Given data =>
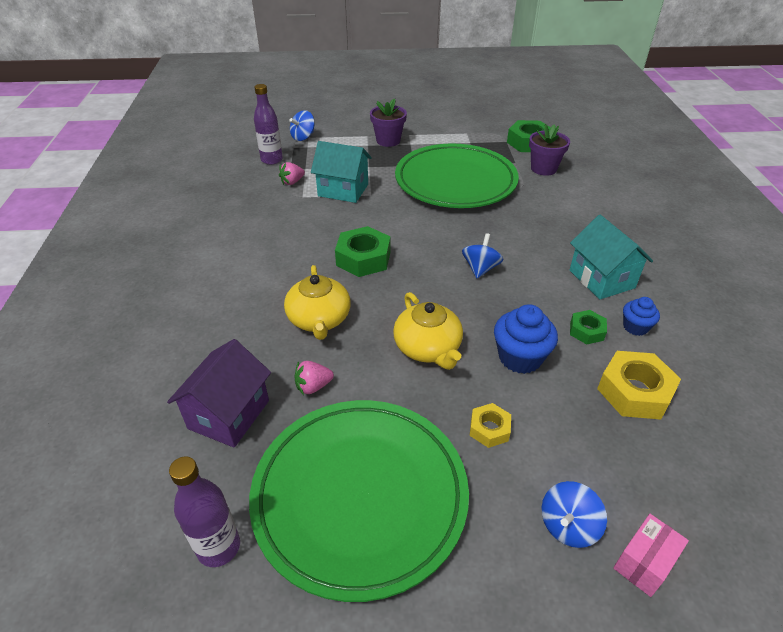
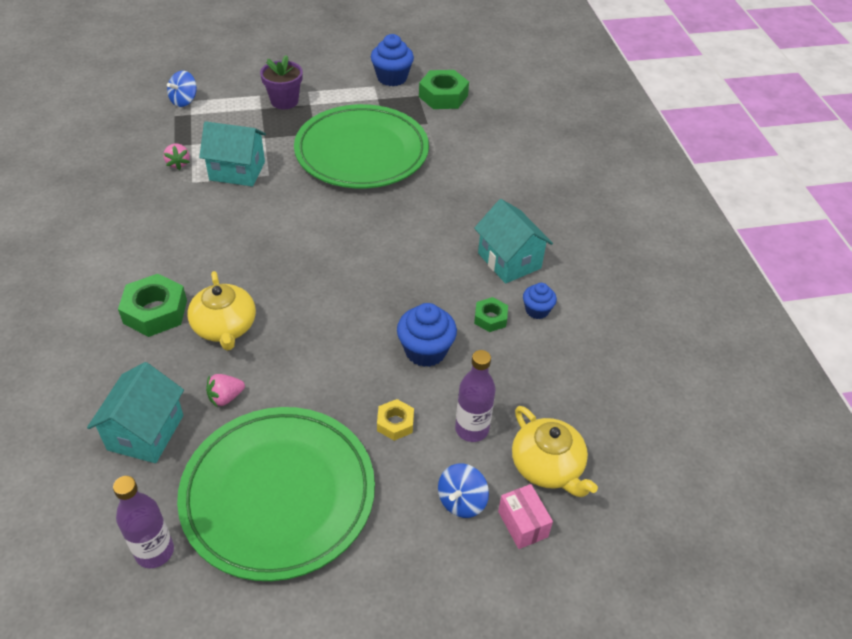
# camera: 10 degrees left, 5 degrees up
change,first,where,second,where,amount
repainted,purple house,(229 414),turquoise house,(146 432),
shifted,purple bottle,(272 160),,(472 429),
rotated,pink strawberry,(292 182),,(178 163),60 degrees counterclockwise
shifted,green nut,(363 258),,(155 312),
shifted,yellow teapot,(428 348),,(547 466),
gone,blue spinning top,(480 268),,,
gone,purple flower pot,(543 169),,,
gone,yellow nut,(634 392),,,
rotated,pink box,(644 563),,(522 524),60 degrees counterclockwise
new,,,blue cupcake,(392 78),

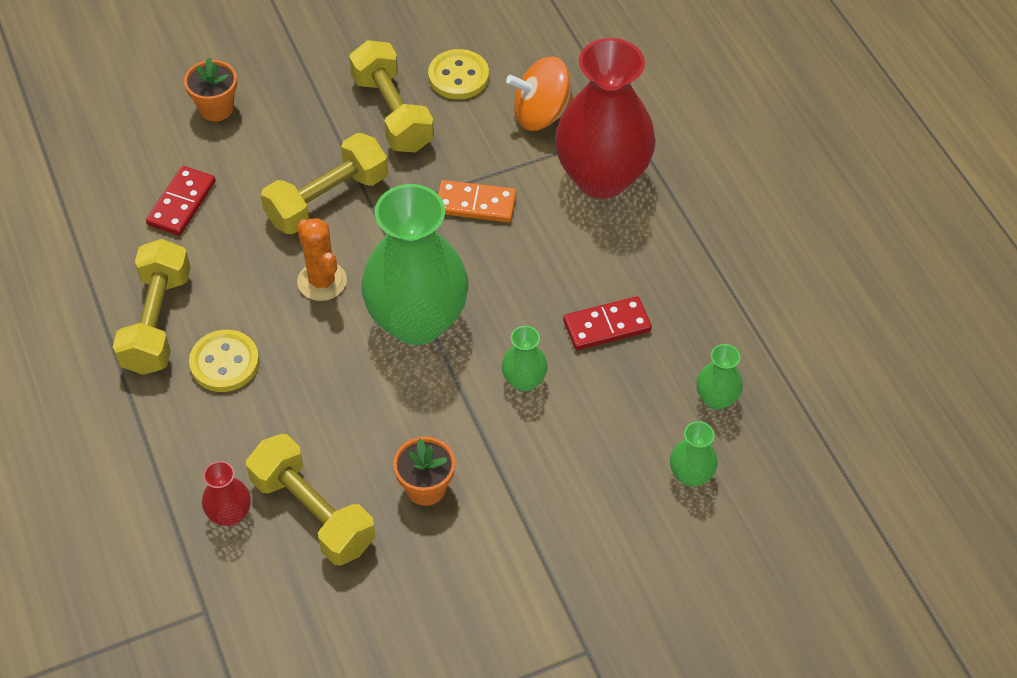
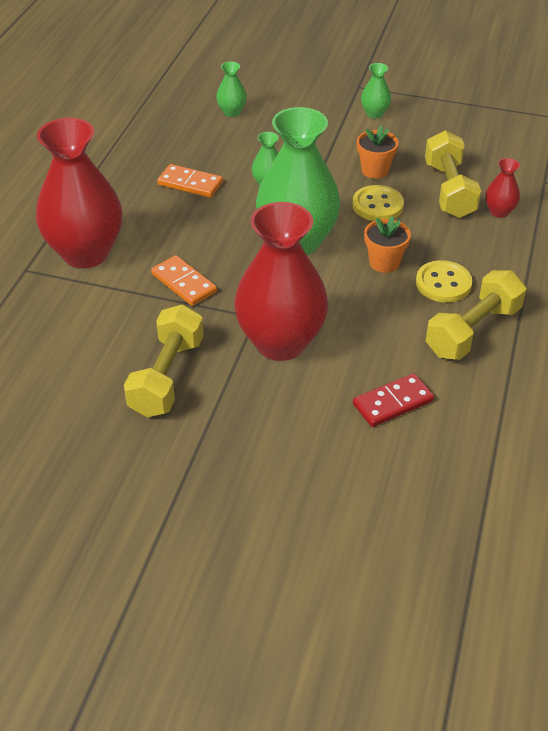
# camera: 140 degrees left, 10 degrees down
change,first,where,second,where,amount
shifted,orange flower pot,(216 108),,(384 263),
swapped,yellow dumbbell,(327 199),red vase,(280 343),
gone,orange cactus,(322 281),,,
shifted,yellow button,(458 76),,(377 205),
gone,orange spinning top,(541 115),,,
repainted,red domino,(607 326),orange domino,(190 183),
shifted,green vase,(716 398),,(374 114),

---

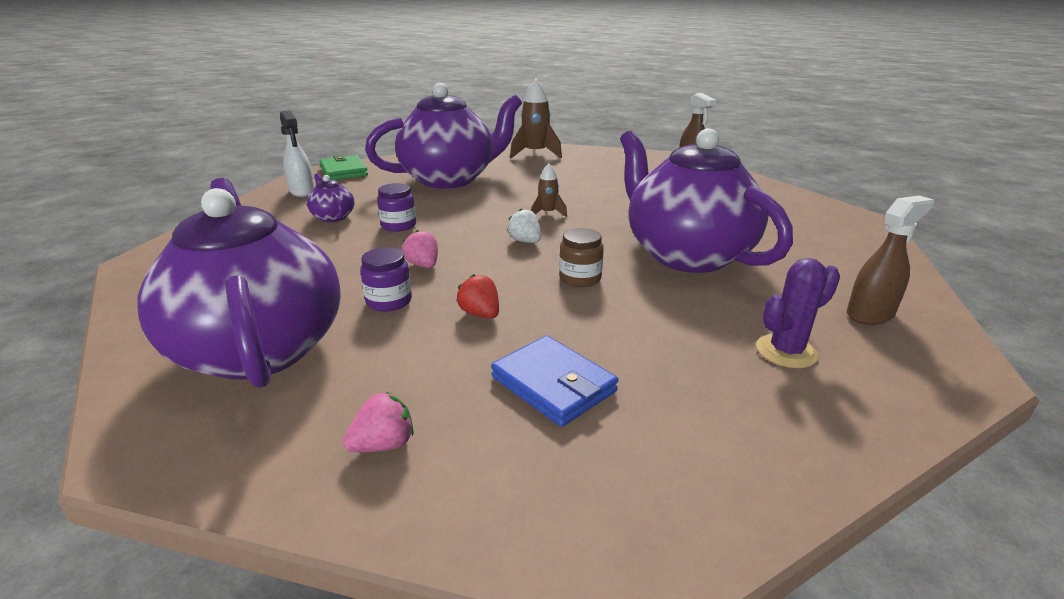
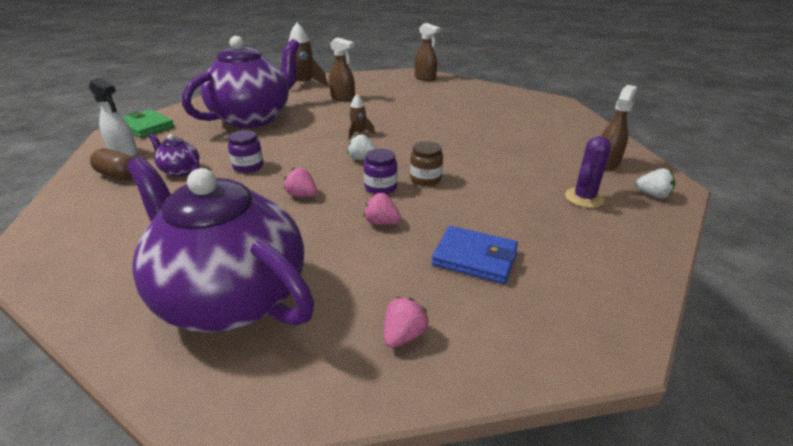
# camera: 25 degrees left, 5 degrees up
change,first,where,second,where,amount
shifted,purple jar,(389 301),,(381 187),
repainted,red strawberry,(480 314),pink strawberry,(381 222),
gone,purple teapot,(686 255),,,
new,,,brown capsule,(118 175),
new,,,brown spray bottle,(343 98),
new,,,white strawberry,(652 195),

Required action => Although pictures appear among the entries, please set down only the lines from the one with "shifted,yellow teapot,(428 348),,(547" up to and including the one with "repainted,red domino,(607 326),orange", word for word.

Result of this exercise =>
shifted,yellow teapot,(428 348),,(547 466),
gone,blue spinning top,(480 268),,,
gone,purple flower pot,(543 169),,,
gone,yellow nut,(634 392),,,
rotated,pink box,(644 563),,(522 524),60 degrees counterclockwise
new,,,blue cupcake,(392 78),

# camera: 140 degrees left, 10 degrees down
change,first,where,second,where,amount
shifted,orange flower pot,(216 108),,(384 263),
swapped,yellow dumbbell,(327 199),red vase,(280 343),
gone,orange cactus,(322 281),,,
shifted,yellow button,(458 76),,(377 205),
gone,orange spinning top,(541 115),,,
repainted,red domino,(607 326),orange domino,(190 183),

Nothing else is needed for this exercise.